[ENTRIES SUPPLIED start]
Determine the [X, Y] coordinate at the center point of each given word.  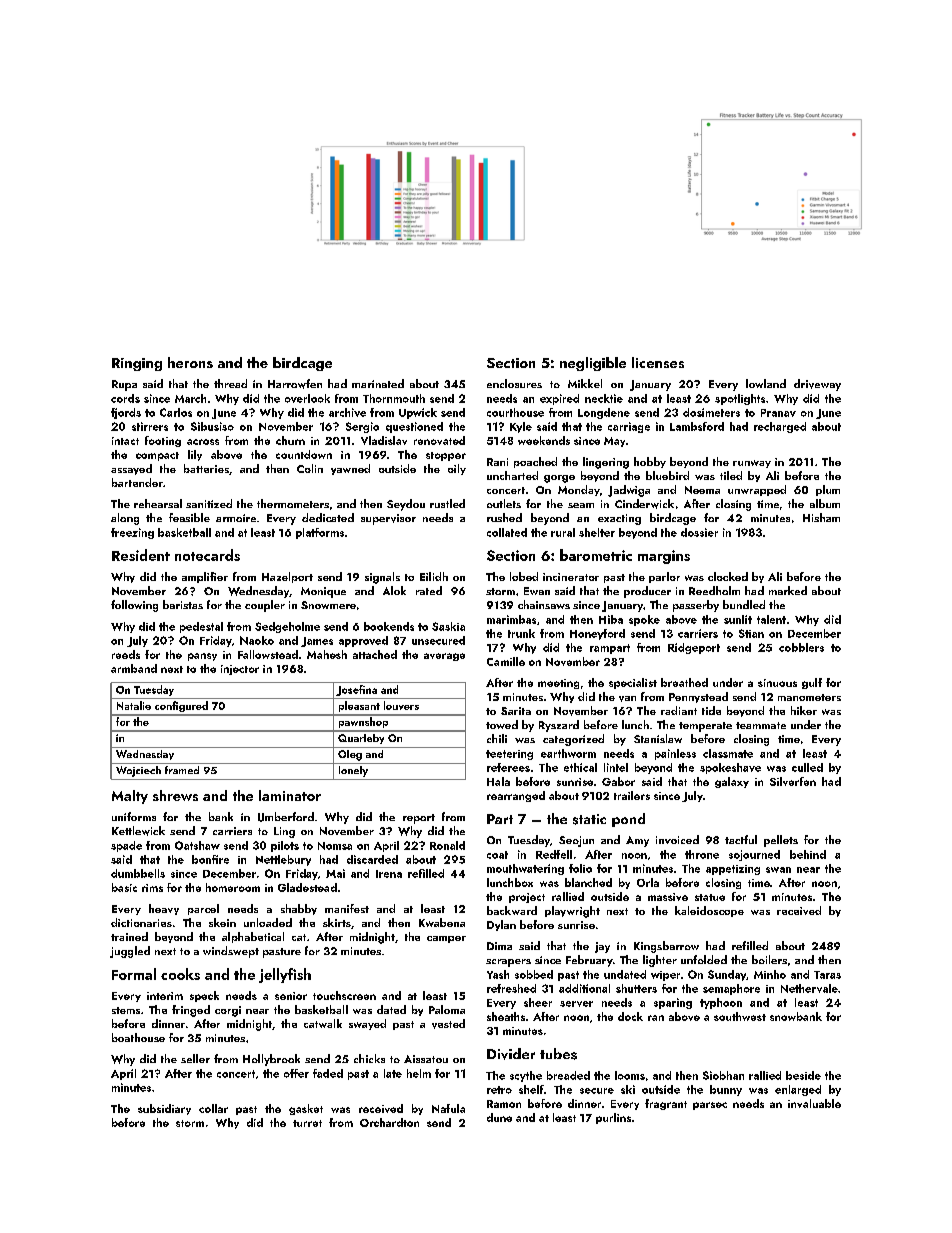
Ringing [137, 364]
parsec [710, 1106]
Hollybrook [271, 1060]
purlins [613, 1118]
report [419, 819]
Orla [648, 882]
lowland [766, 383]
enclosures [514, 383]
[ENTRIES SUPPLIED end]
EXERCISE REQUIREMENTS:
Reproduce the data above line for line, leaving out the pictures.

CORRECT OUTPUT:
Determine the [X, Y] coordinate at the center point of each given word.  
Ringing [137, 364]
parsec [710, 1106]
Hollybrook [271, 1060]
purlins [613, 1118]
report [419, 819]
Orla [648, 882]
lowland [766, 383]
enclosures [514, 383]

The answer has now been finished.